STORED DATA:
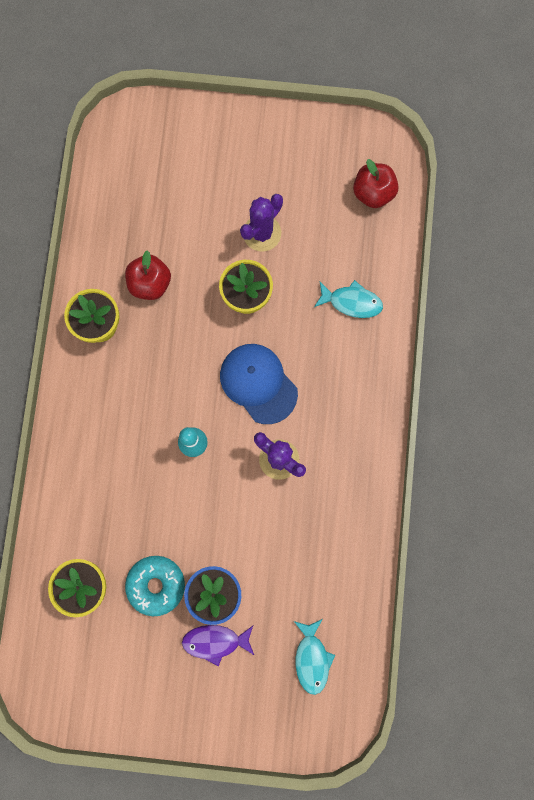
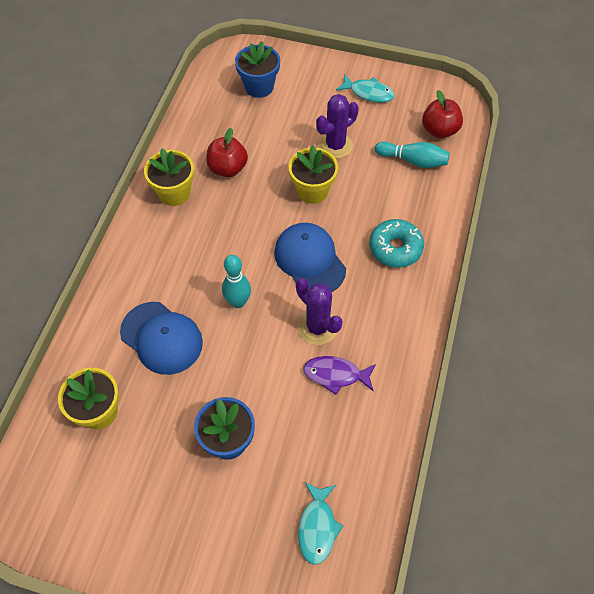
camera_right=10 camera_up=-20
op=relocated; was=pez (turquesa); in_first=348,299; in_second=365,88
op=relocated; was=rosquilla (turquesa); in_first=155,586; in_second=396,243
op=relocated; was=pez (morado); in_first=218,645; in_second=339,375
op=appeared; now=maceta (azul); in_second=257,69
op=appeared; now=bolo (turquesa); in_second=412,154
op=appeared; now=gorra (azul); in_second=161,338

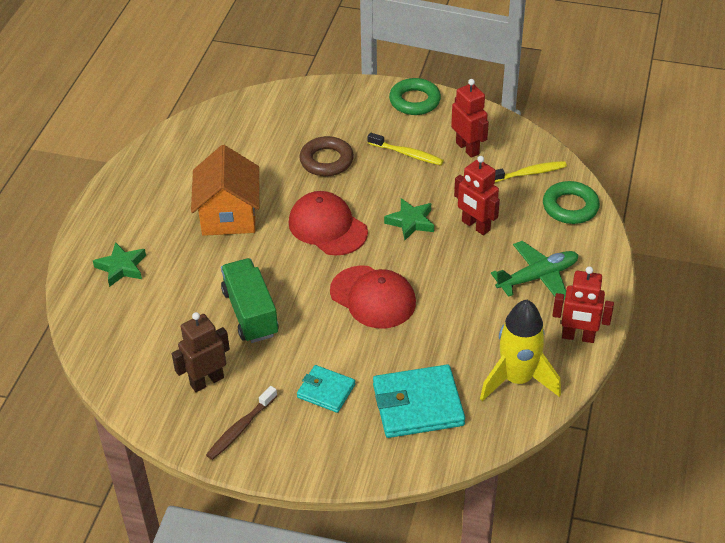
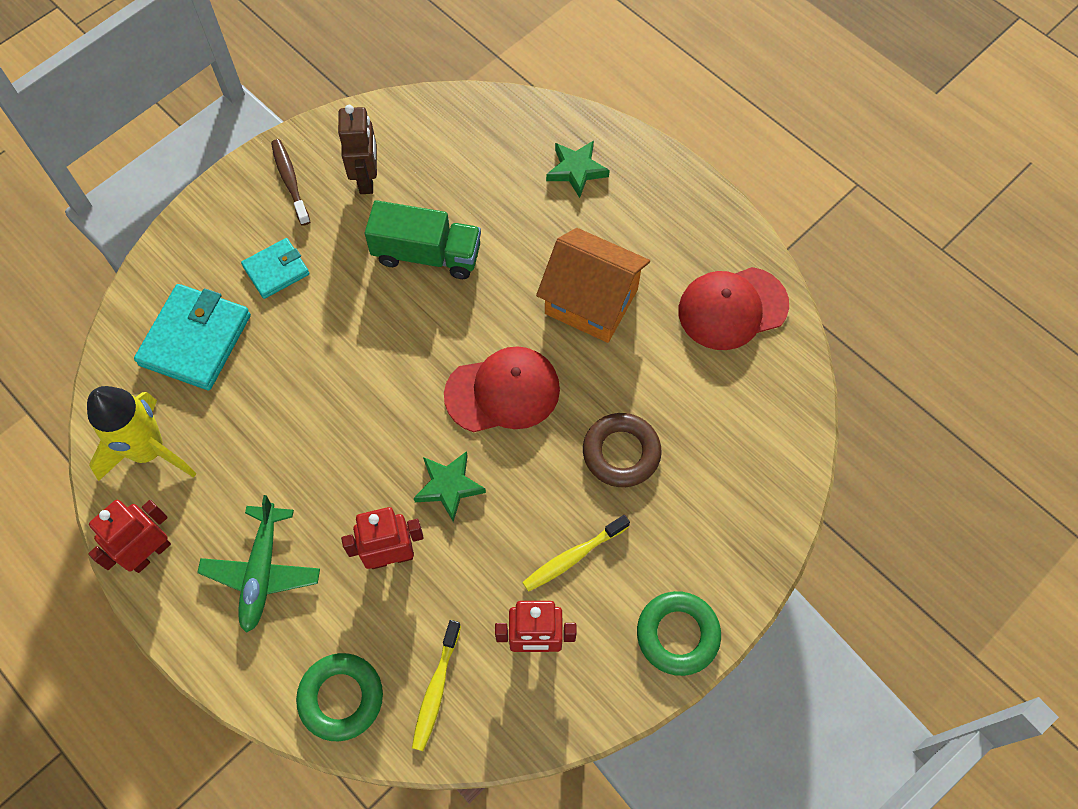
camera_right=120 camera_up=20
op=relocated; was=gorra (rojo); in_first=373,296; in_second=733,308

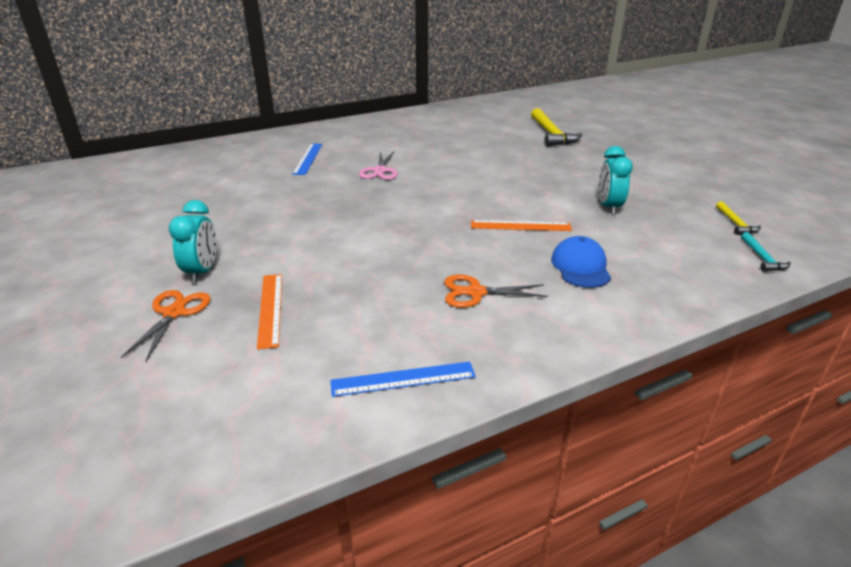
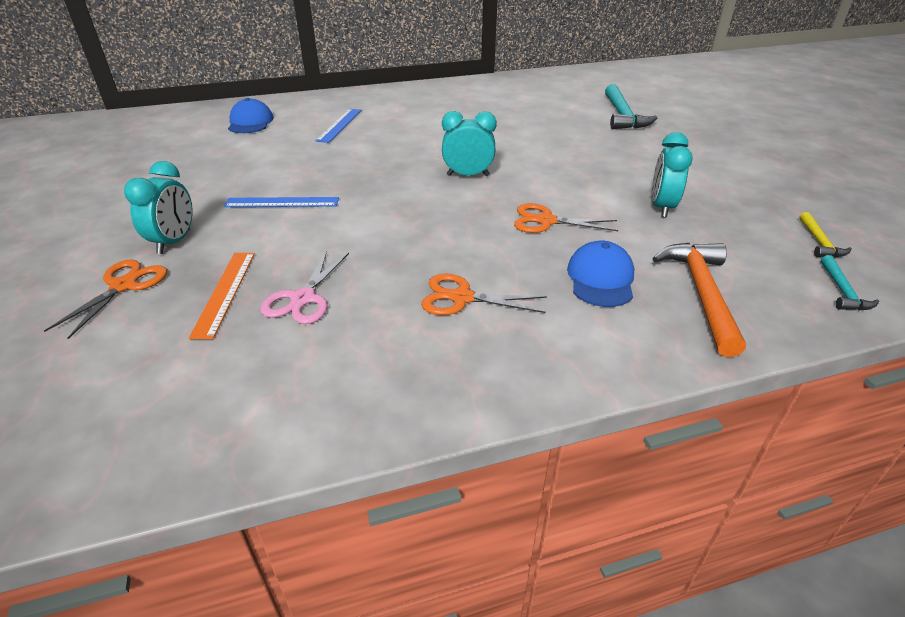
camera_right=10 camera_up=5
op=colour; was=martillo (amarillo); now=martillo (turquesa); in_first=556,127; in_second=631,106
op=relocated; was=tijeras (rosa); in_first=378,165; in_second=304,287
op=exchanged; was=regla (naranja); now=tijeras (naranja); in_first=521,225; in_second=566,218
op=relocated; was=regla (azul); in_first=403,379; in_second=281,202
op=appeared; now=gorra (azul); in_second=250,115
op=appeared; now=despertador (turquesa); in_second=469,143
op=appeared; now=martillo (naranja); in_second=699,300

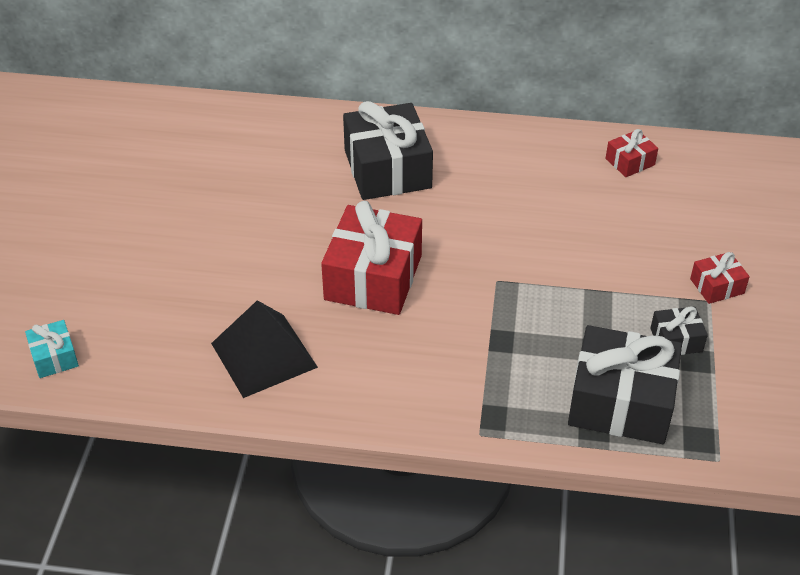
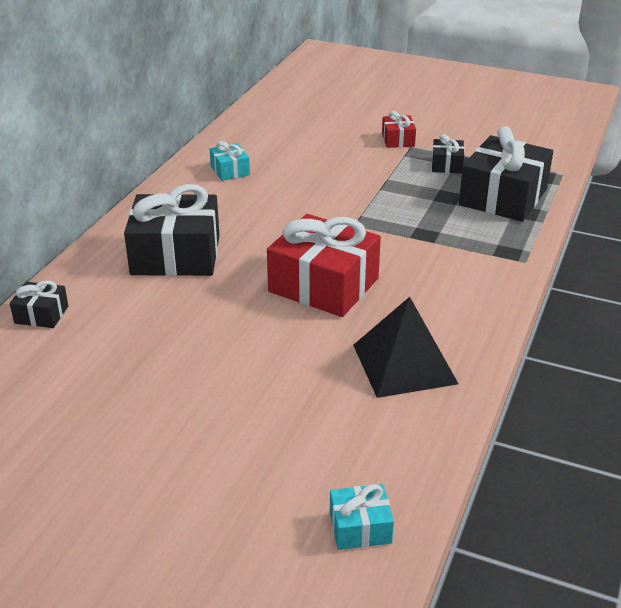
camera_right=-75 camera_up=-10
op=missing; was=regalo (rojo); in_first=632,153
op=appeared; now=regalo (turquesa); in_second=230,161
op=appeared; now=regalo (negro); in_second=39,304

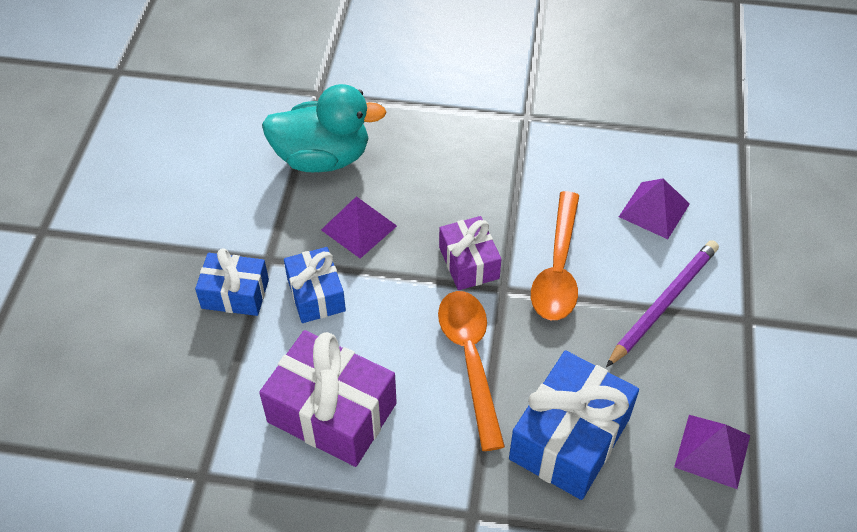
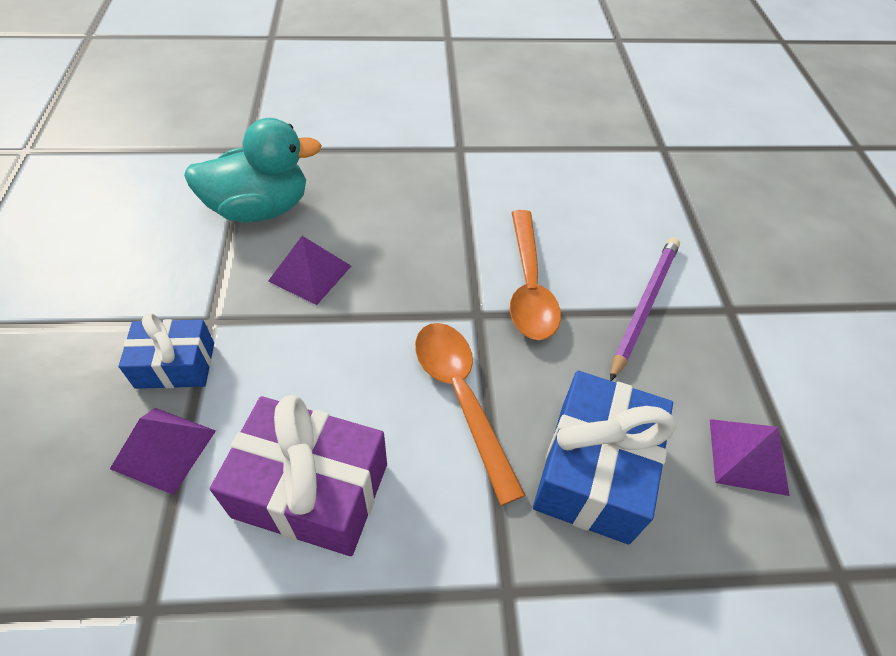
camera_right=-15 camera_up=0
op=relocated; was=pirámide (morado); in_first=654,208; in_second=163,451
op=missing; was=regalo (morado); in_first=470,253
op=missing; was=regalo (azul); in_first=315,285

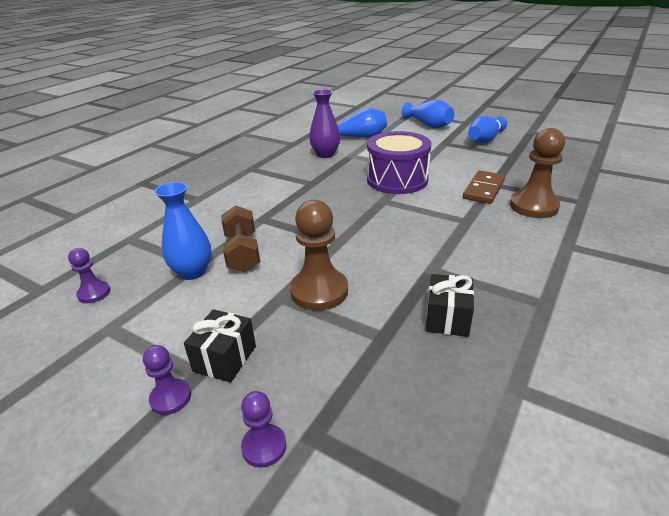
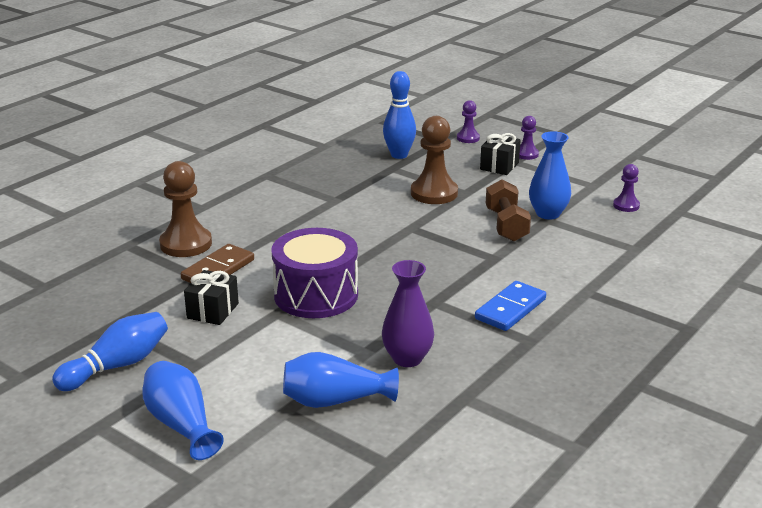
camera_right=-175 camera_up=-5
op=relocated; was=regalo (negro); in_first=450,305; in_second=211,297
op=appeared; now=bolo (azul); in_second=399,115
op=appeared; now=ficha de dominó (azul); in_second=510,306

TASK INSTRUCTIONS:
Take the line that contains "op=relocated; was=regalo (negro);" and every line after it to the end of the entries above, and reproduce them exactly.

EXERCISE RESPONSE:
op=relocated; was=regalo (negro); in_first=450,305; in_second=211,297
op=appeared; now=bolo (azul); in_second=399,115
op=appeared; now=ficha de dominó (azul); in_second=510,306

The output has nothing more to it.